**Exercise prompt**
Express the data below as a JSON list of strings, with one string per line and any blank lines omitted.

(Data drawn from a collection)

— BEGIN —

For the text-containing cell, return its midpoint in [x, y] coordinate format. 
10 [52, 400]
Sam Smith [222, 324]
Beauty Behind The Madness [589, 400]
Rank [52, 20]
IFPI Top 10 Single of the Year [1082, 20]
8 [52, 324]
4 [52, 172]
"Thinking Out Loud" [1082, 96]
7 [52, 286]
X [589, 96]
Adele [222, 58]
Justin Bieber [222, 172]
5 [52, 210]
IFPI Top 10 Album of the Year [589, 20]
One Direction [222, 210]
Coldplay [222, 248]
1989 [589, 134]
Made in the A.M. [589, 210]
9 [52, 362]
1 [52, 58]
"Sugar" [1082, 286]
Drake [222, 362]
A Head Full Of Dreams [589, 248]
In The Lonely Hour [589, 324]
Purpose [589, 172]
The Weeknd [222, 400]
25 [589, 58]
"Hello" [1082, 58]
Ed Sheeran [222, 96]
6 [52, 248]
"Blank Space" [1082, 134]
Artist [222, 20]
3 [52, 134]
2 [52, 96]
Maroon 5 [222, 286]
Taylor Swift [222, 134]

— END —

**Result**
[
  "For the text-containing cell, return its midpoint in [x, y] coordinate format. ",
  "10 [52, 400]",
  "Sam Smith [222, 324]",
  "Beauty Behind The Madness [589, 400]",
  "Rank [52, 20]",
  "IFPI Top 10 Single of the Year [1082, 20]",
  "8 [52, 324]",
  "4 [52, 172]",
  "\"Thinking Out Loud\" [1082, 96]",
  "7 [52, 286]",
  "X [589, 96]",
  "Adele [222, 58]",
  "Justin Bieber [222, 172]",
  "5 [52, 210]",
  "IFPI Top 10 Album of the Year [589, 20]",
  "One Direction [222, 210]",
  "Coldplay [222, 248]",
  "1989 [589, 134]",
  "Made in the A.M. [589, 210]",
  "9 [52, 362]",
  "1 [52, 58]",
  "\"Sugar\" [1082, 286]",
  "Drake [222, 362]",
  "A Head Full Of Dreams [589, 248]",
  "In The Lonely Hour [589, 324]",
  "Purpose [589, 172]",
  "The Weeknd [222, 400]",
  "25 [589, 58]",
  "\"Hello\" [1082, 58]",
  "Ed Sheeran [222, 96]",
  "6 [52, 248]",
  "\"Blank Space\" [1082, 134]",
  "Artist [222, 20]",
  "3 [52, 134]",
  "2 [52, 96]",
  "Maroon 5 [222, 286]",
  "Taylor Swift [222, 134]"
]